SUPPLIED DATA.

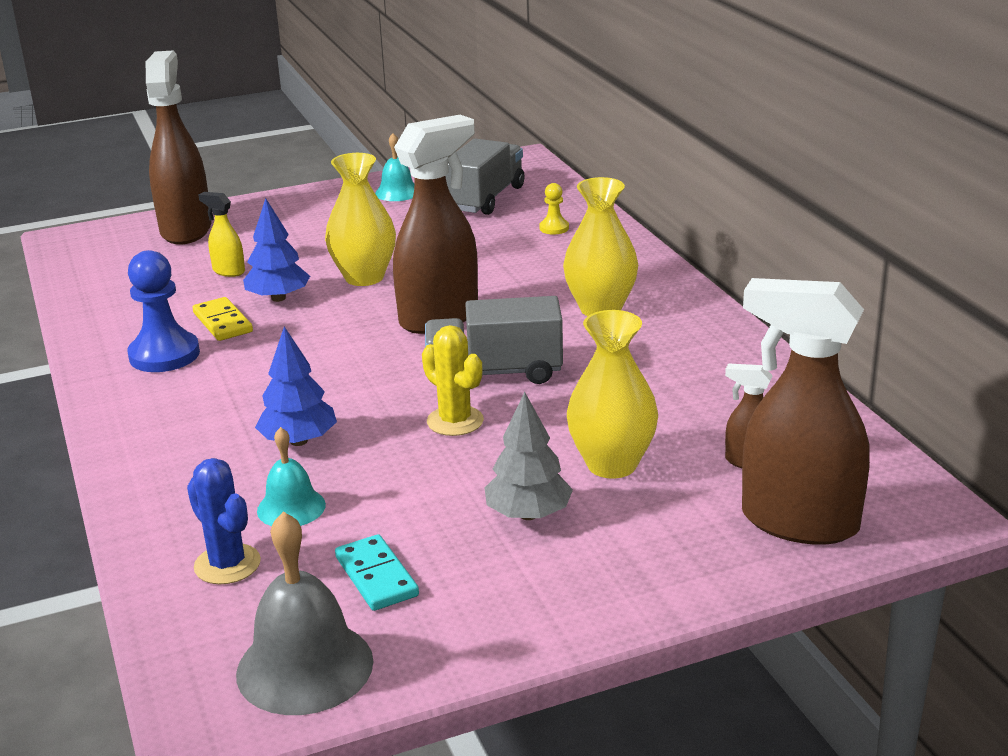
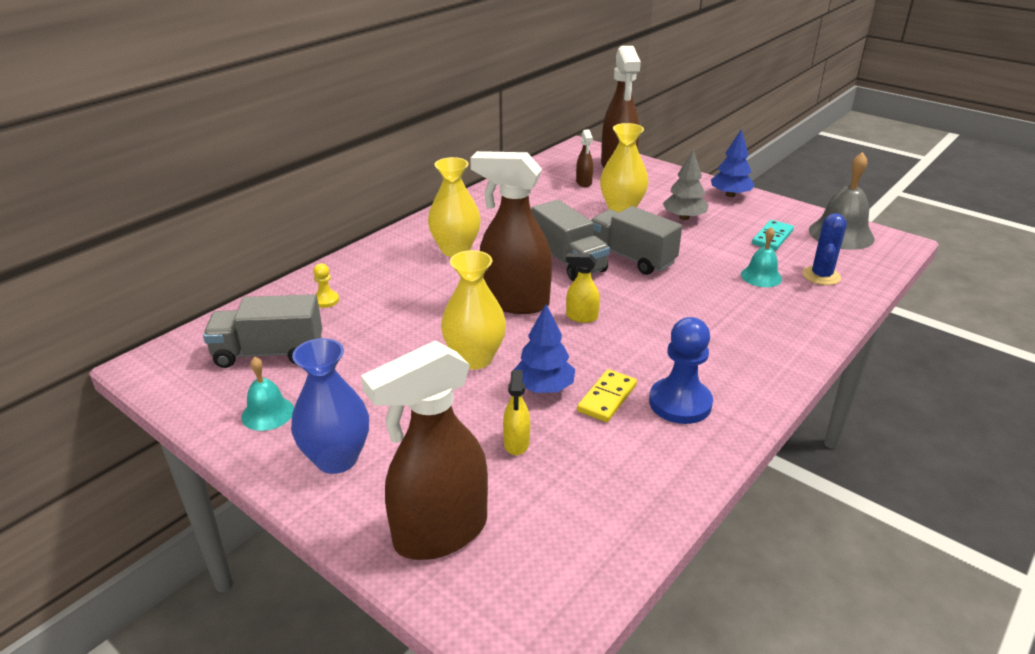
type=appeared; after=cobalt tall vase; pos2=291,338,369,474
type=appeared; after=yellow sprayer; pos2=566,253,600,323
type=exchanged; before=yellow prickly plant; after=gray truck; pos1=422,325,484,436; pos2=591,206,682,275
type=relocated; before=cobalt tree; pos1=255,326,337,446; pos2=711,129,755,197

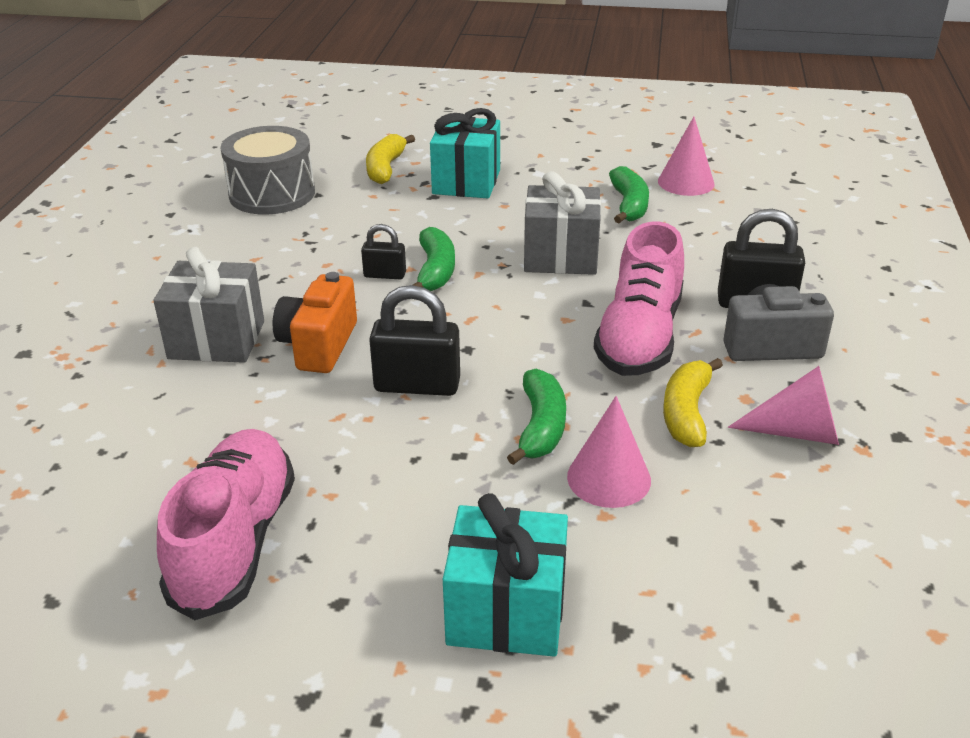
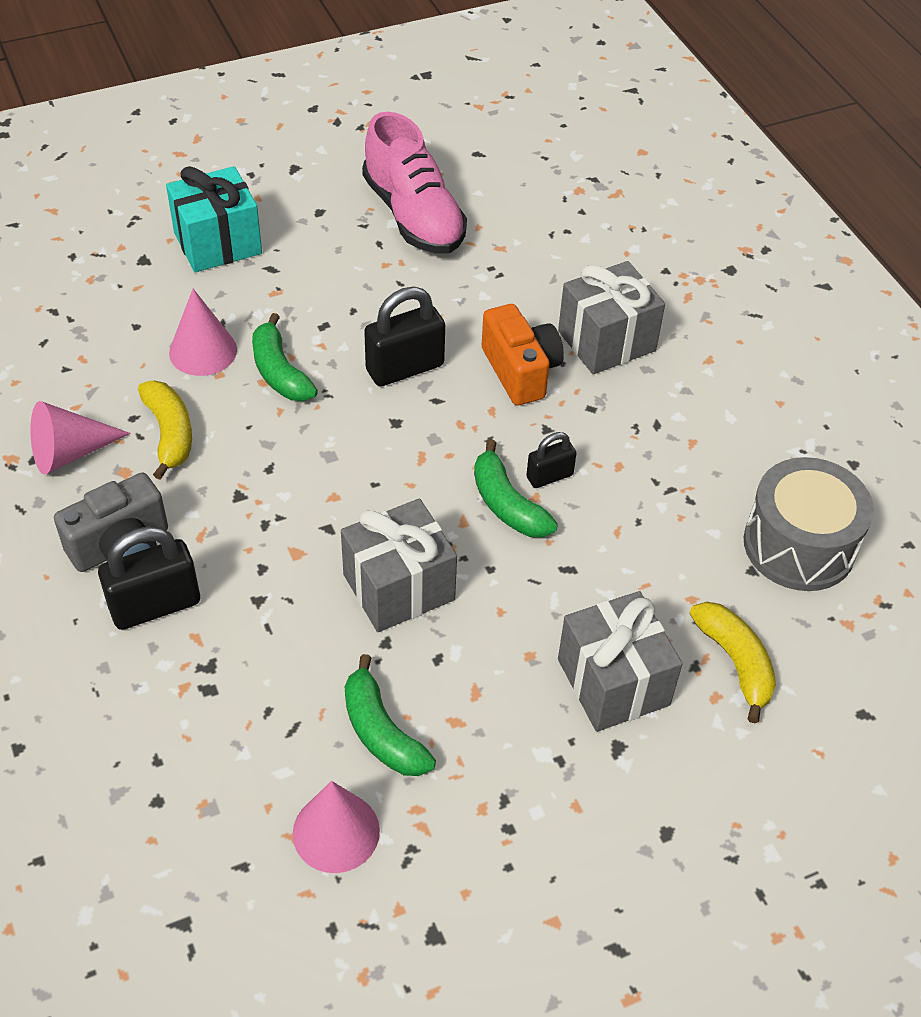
type=colour; before=aqua wrapped gift; after=gray wrapped gift; pos1=430,108,500,198; pos2=558,591,682,732
type=missing; before=rose-pink shoe; pos1=594,222,684,376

EXERCISE BRIEF.
Line by line, print the records above exactly, skipping each picture.

EXERCISE RESPONSE.
type=appeared; after=cobalt tall vase; pos2=291,338,369,474
type=appeared; after=yellow sprayer; pos2=566,253,600,323
type=exchanged; before=yellow prickly plant; after=gray truck; pos1=422,325,484,436; pos2=591,206,682,275
type=relocated; before=cobalt tree; pos1=255,326,337,446; pos2=711,129,755,197

type=colour; before=aqua wrapped gift; after=gray wrapped gift; pos1=430,108,500,198; pos2=558,591,682,732
type=missing; before=rose-pink shoe; pos1=594,222,684,376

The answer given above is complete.